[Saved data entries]

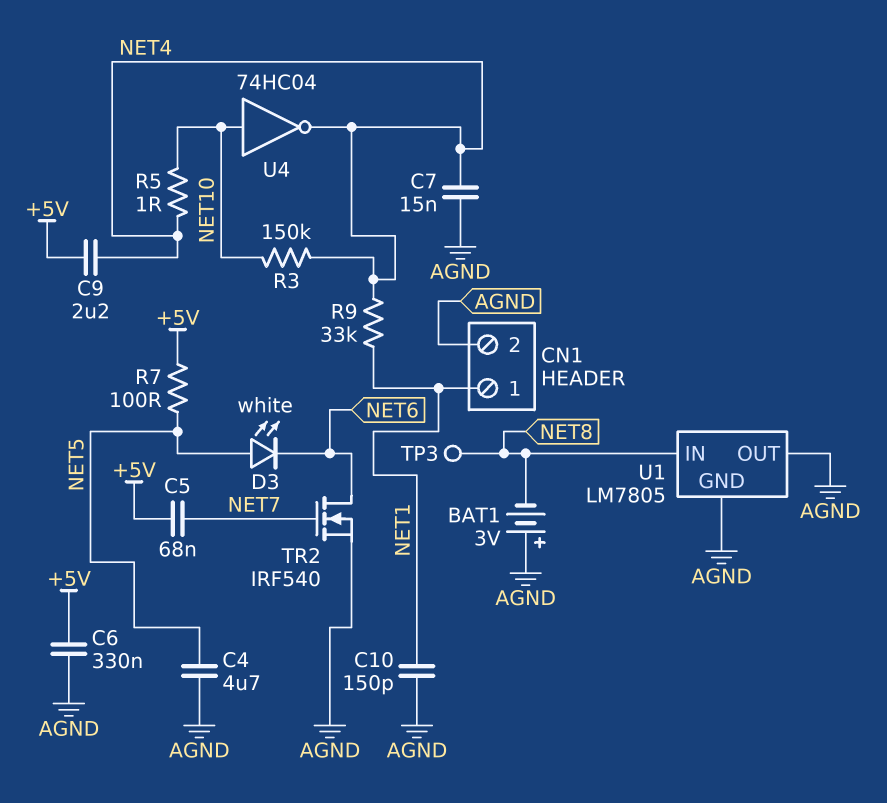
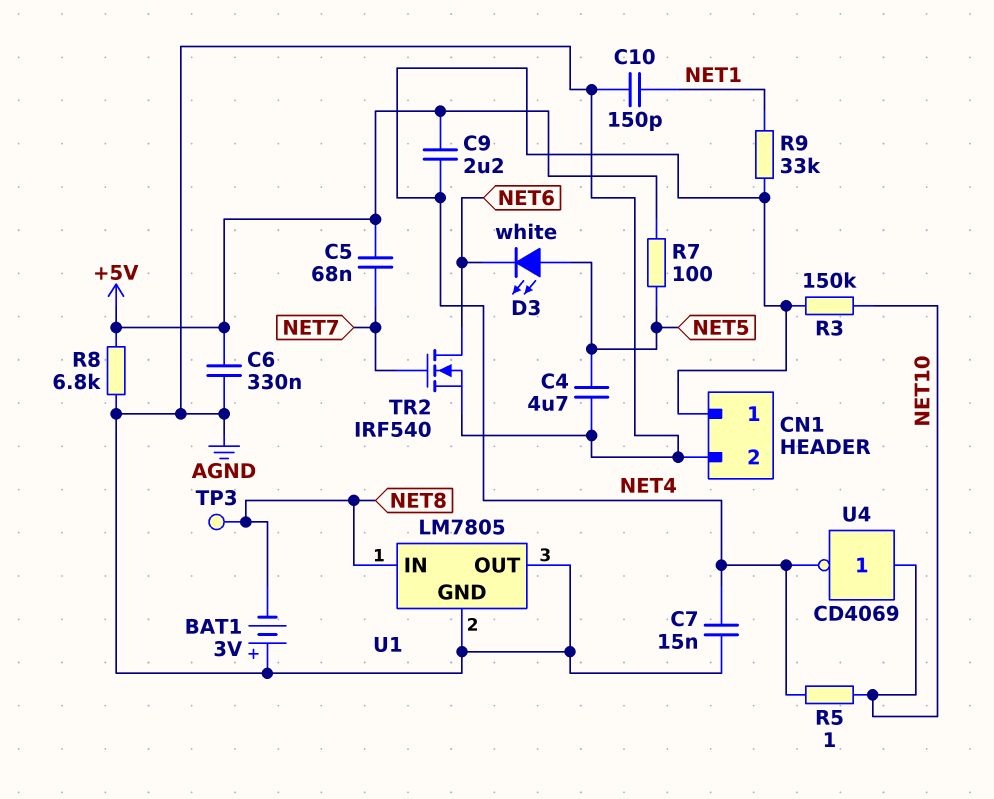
CN1 pin 1: NET1 -> NET4
R8: none -> 6.8k (+5V, AGND)
U4: NOT 74HC04 (in NET10, out NET4) -> NOT CD4069 (in NET10, out NET4)

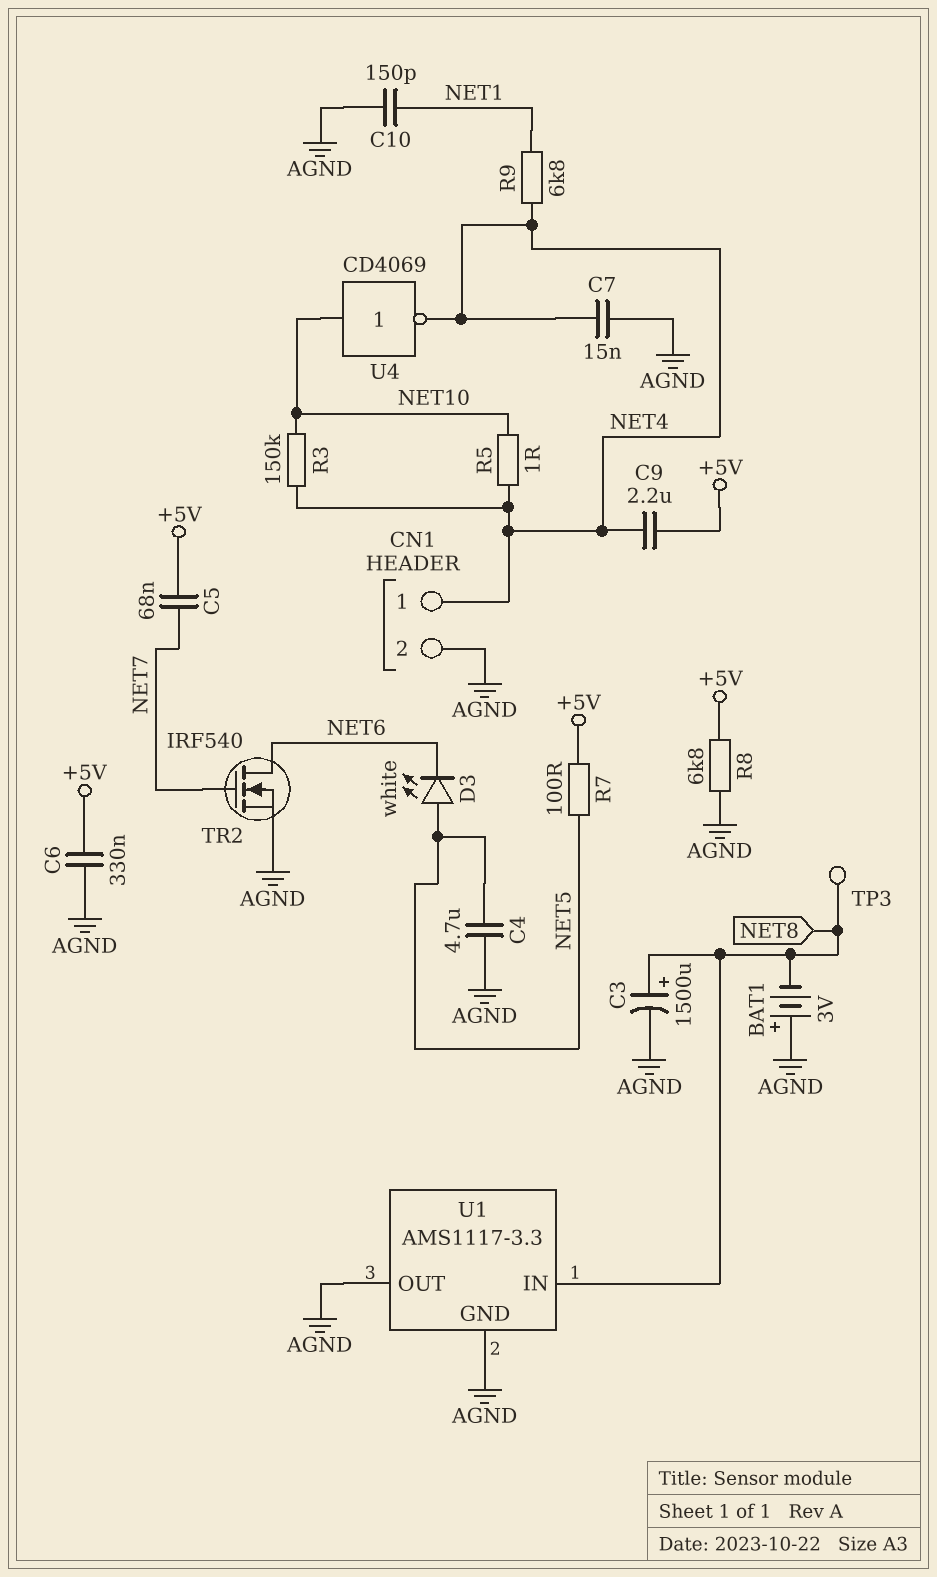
C3: none -> 1500uF (plus NET8, minus AGND)
R9: 33k (NET1, NET4) -> 6.8k (NET1, NET4)
U1: LM7805 -> AMS1117-3.3

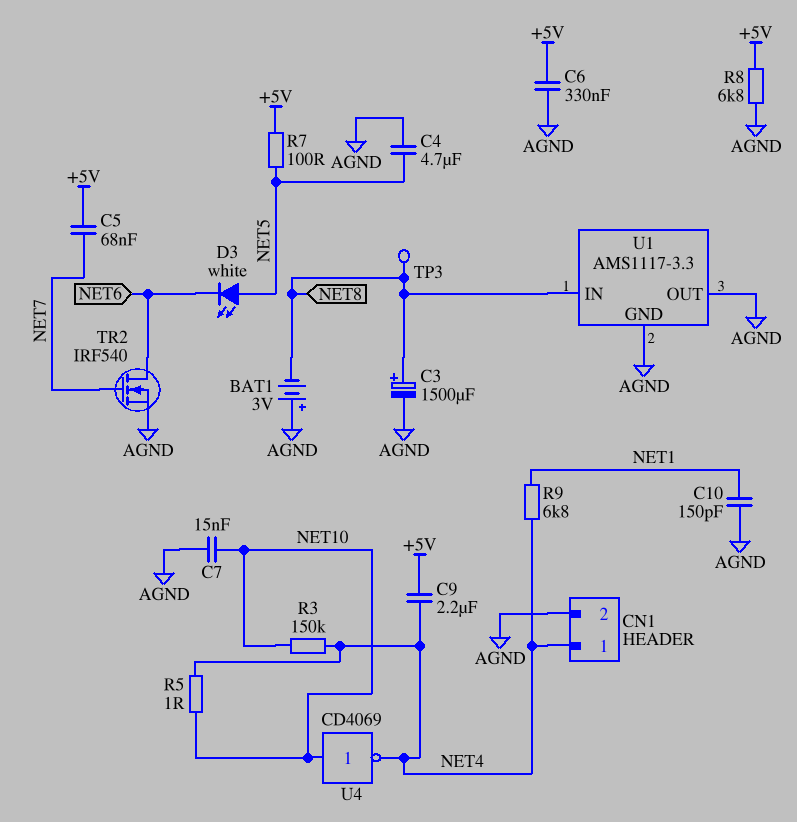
C7: 15nF (AGND, NET4) -> 15nF (AGND, NET10)

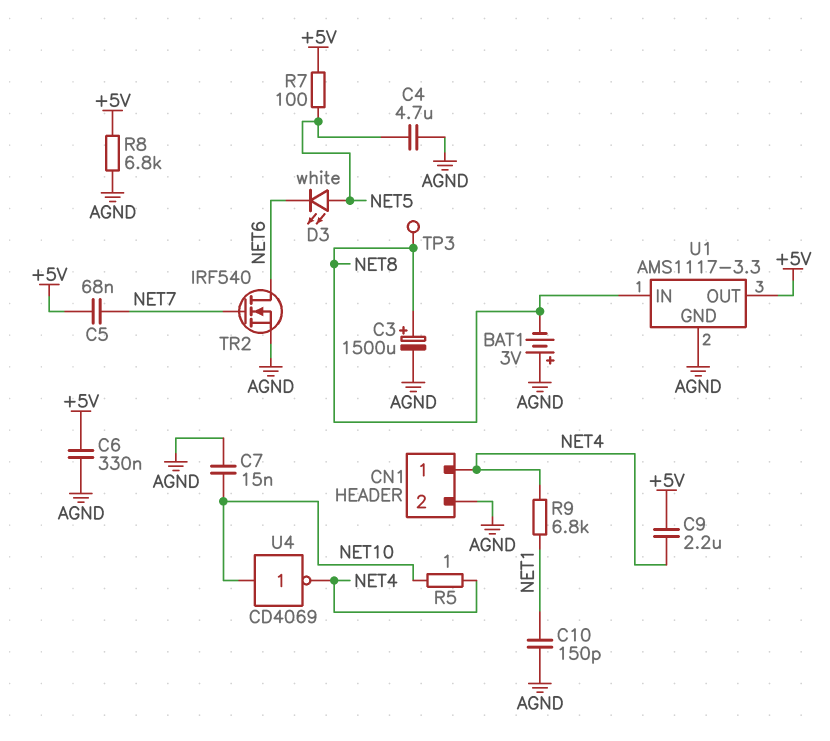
R3: 150k (NET4, NET10) -> none
U1 pin OUT: AGND -> +5V

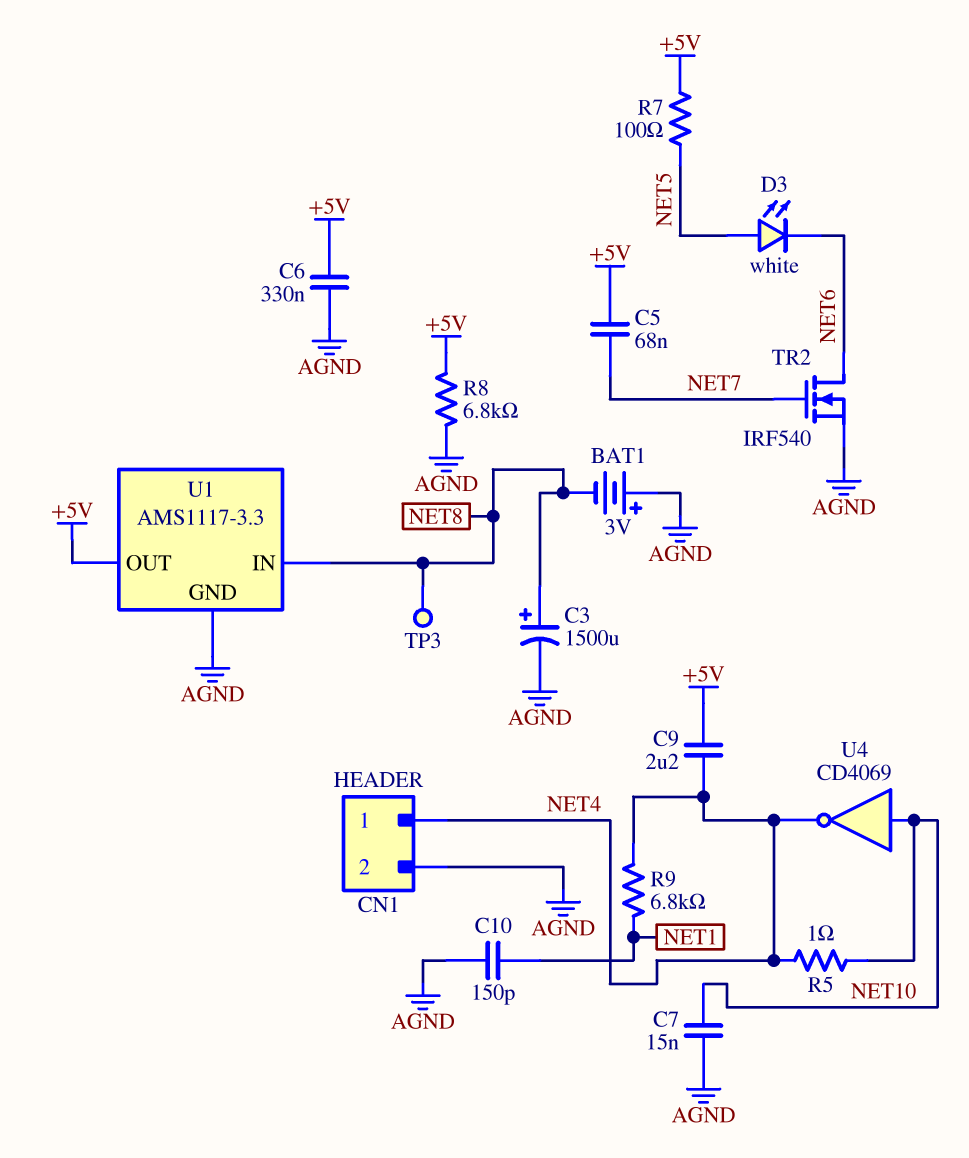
C4: 4.7uF (AGND, NET5) -> none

What you are asked to do: Give back every record precisely as it stands, without the images.

Exercise output:
CN1 pin 1: NET1 -> NET4
R8: none -> 6.8k (+5V, AGND)
U4: NOT 74HC04 (in NET10, out NET4) -> NOT CD4069 (in NET10, out NET4)

C3: none -> 1500uF (plus NET8, minus AGND)
R9: 33k (NET1, NET4) -> 6.8k (NET1, NET4)
U1: LM7805 -> AMS1117-3.3

C7: 15nF (AGND, NET4) -> 15nF (AGND, NET10)

R3: 150k (NET4, NET10) -> none
U1 pin OUT: AGND -> +5V

C4: 4.7uF (AGND, NET5) -> none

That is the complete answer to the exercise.